Look below for the line holding "90 degrees clockwise" and the line holding "(860,144,964,198) to (324,429,381,525)". Transcribe exactly those lines and all lines between them, nothing more.

**Raw data**
- - - - - - -

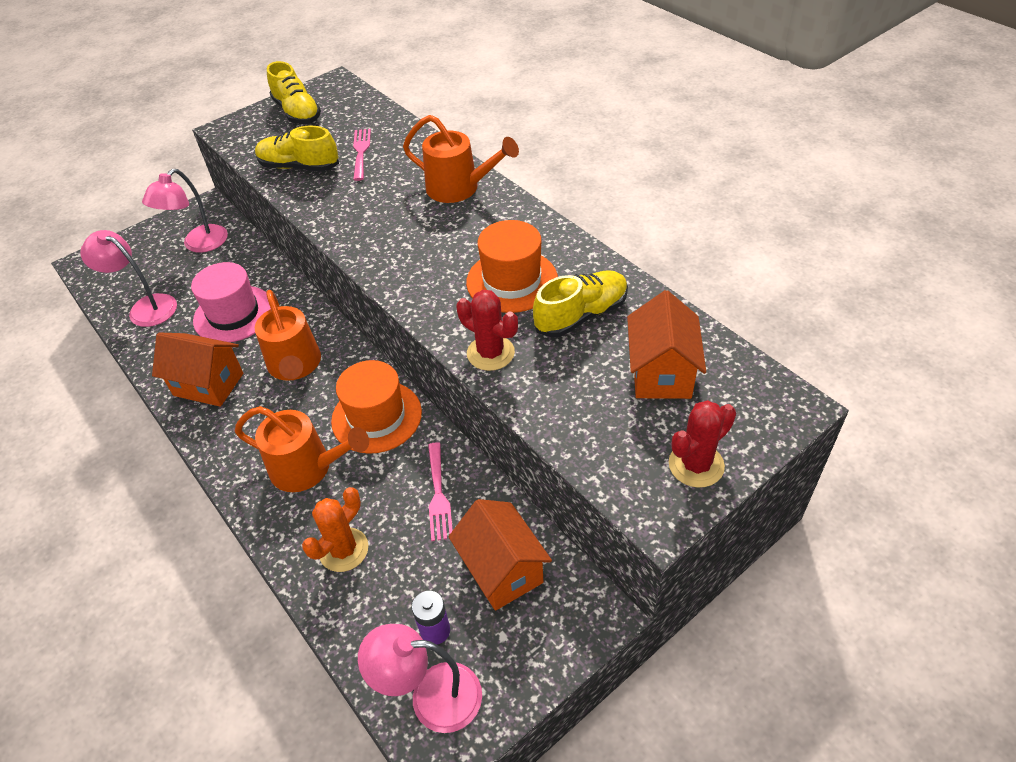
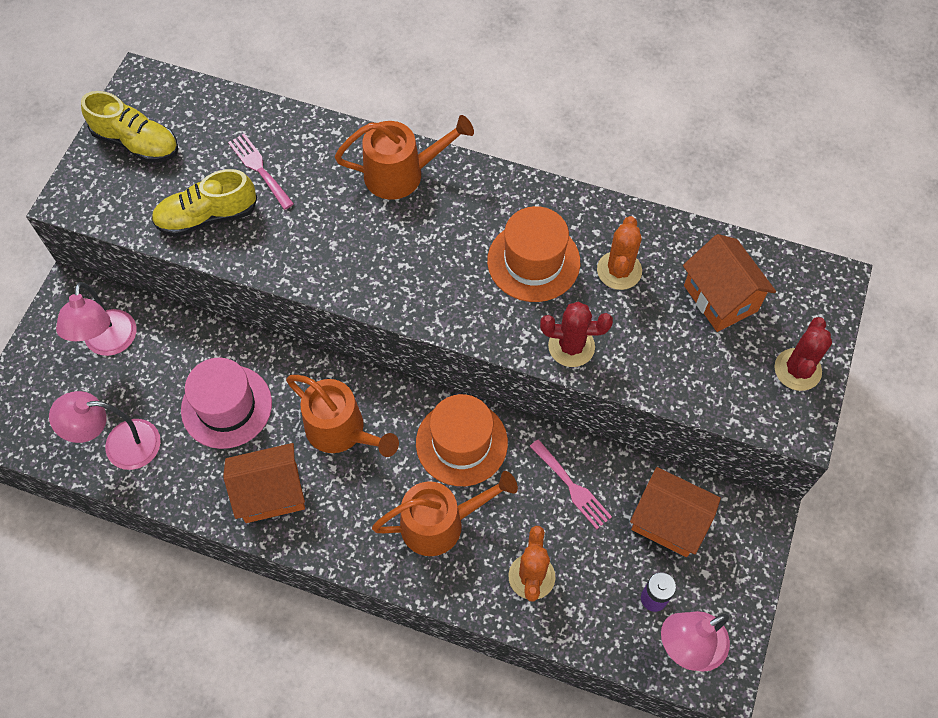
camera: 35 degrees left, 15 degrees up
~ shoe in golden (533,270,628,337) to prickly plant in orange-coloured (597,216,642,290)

- - - - - - -

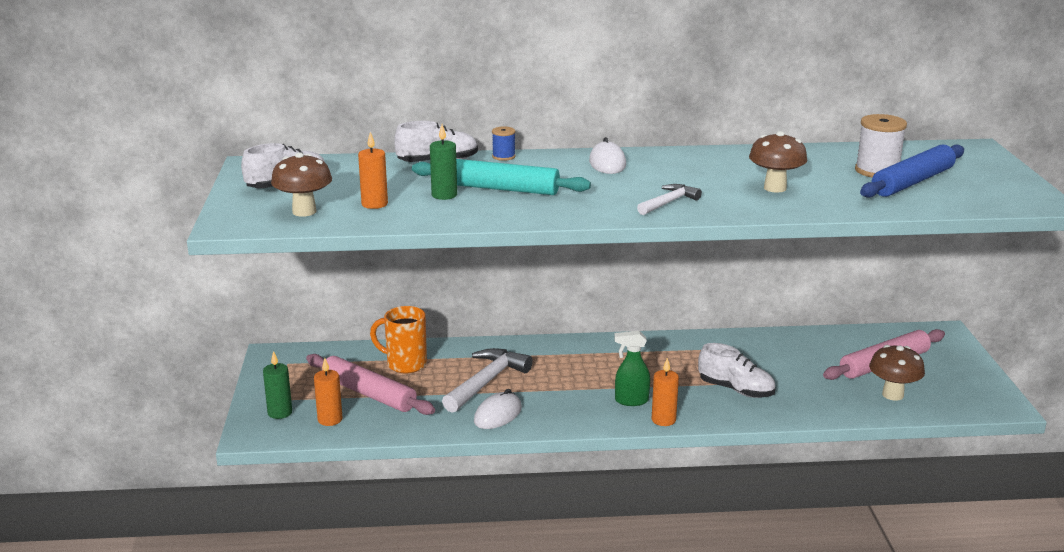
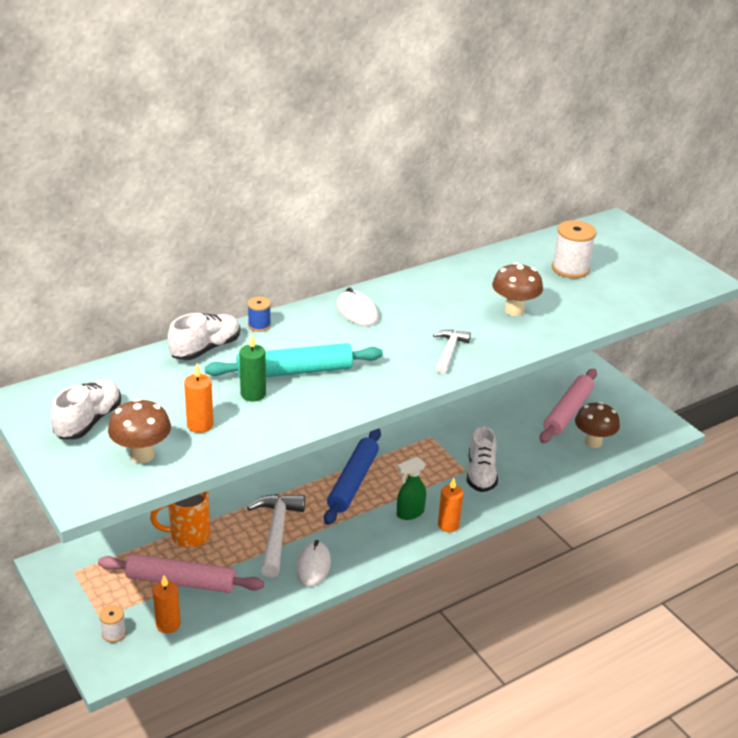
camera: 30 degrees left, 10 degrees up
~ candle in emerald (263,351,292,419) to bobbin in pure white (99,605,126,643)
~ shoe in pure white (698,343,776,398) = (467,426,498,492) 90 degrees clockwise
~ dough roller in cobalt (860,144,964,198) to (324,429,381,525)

- - - - - - -

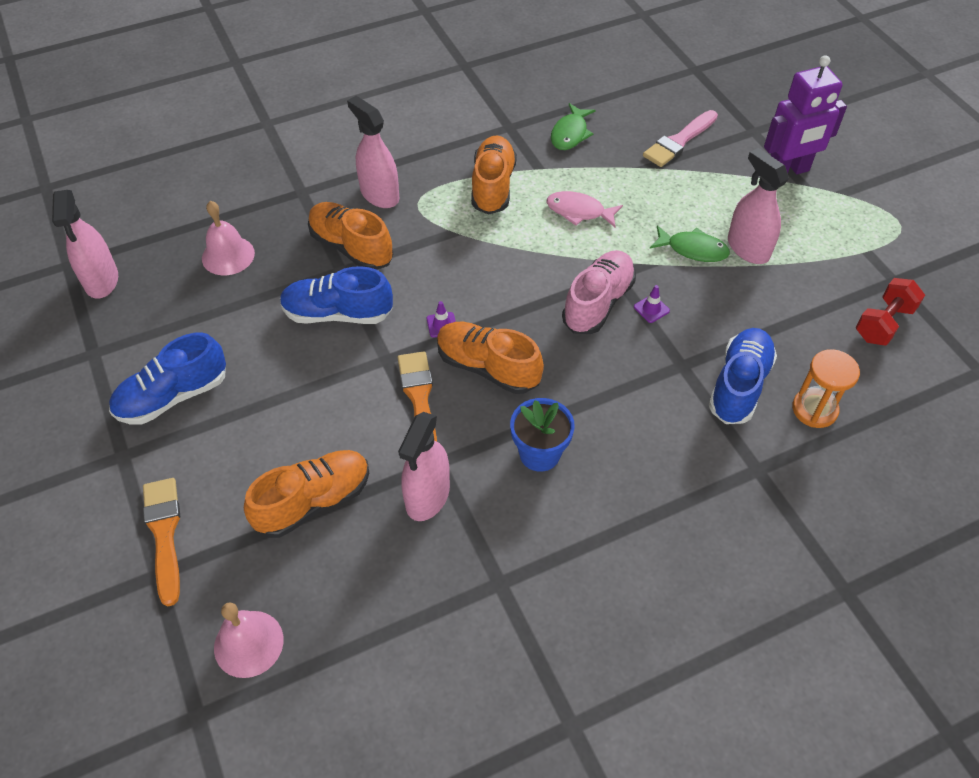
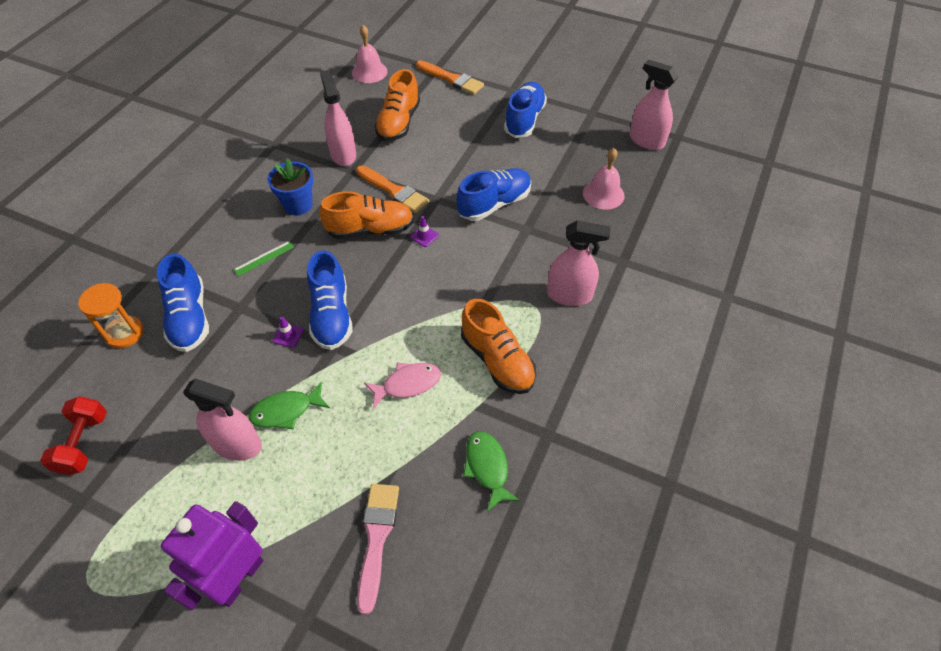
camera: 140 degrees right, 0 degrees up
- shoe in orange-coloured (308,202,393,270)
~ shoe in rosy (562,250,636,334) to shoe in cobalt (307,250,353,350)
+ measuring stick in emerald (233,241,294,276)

- - - - - - -

**Answer to the exercise**
~ shoe in pure white (698,343,776,398) = (467,426,498,492) 90 degrees clockwise
~ dough roller in cobalt (860,144,964,198) to (324,429,381,525)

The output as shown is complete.